Problem to solve — Repeat all of the records exactly, leaving out the pictures.
------ Exercise data ------
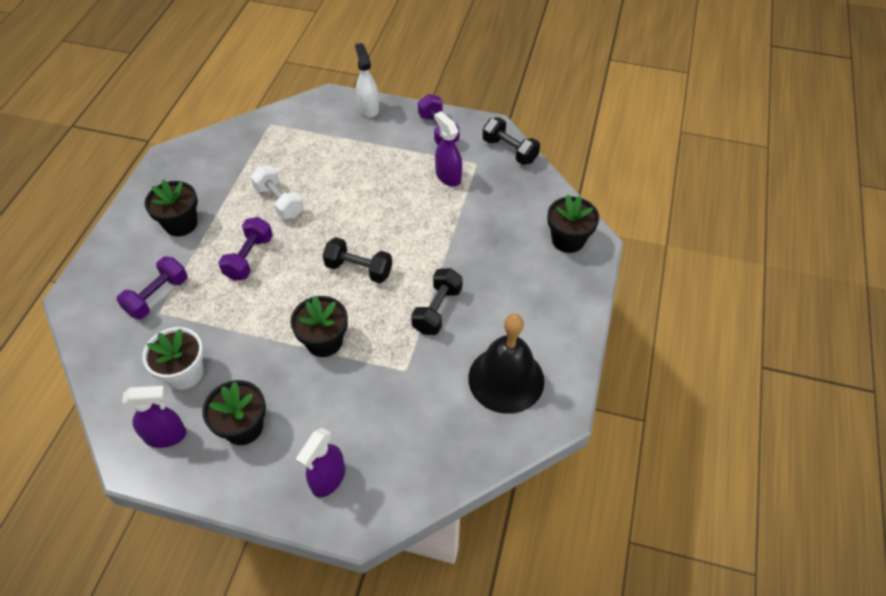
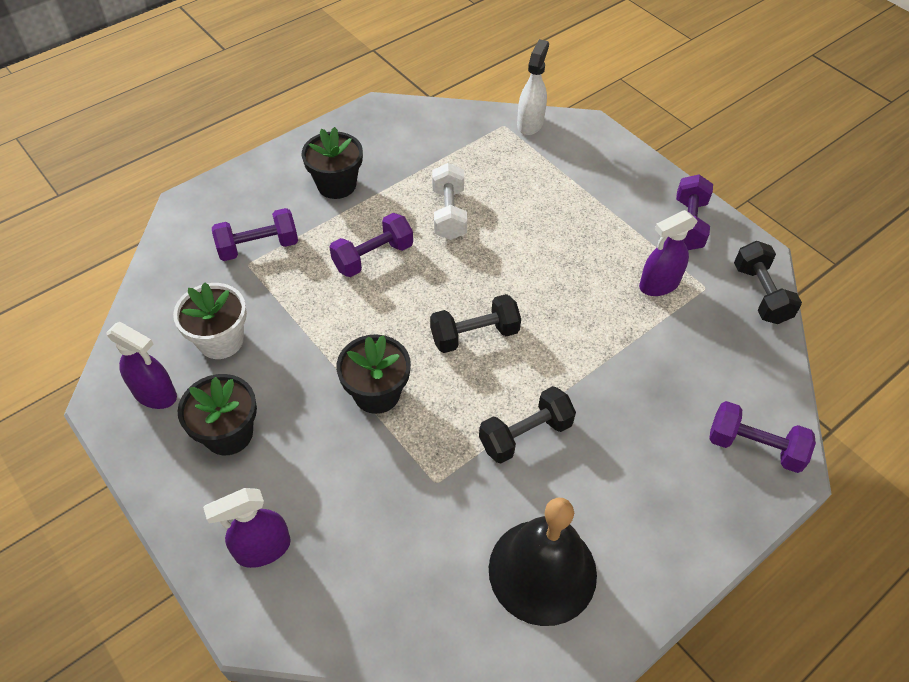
camera: 35 degrees right, 0 degrees up
(359, 269) = (474, 335): black dumbbell -> black dumbbell turned 75 degrees counterclockwise
(368, 108) = (624, 159): white spray bottle -> white spray bottle (530, 124)
(448, 176) = (658, 285): purple spray bottle -> purple spray bottle turned 120 degrees counterclockwise
(568, 240) = (754, 447): black flower pot -> purple dumbbell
------
Answer —
camera: 35 degrees right, 0 degrees up
(359, 269) = (474, 335): black dumbbell -> black dumbbell turned 75 degrees counterclockwise
(368, 108) = (624, 159): white spray bottle -> white spray bottle (530, 124)
(448, 176) = (658, 285): purple spray bottle -> purple spray bottle turned 120 degrees counterclockwise
(568, 240) = (754, 447): black flower pot -> purple dumbbell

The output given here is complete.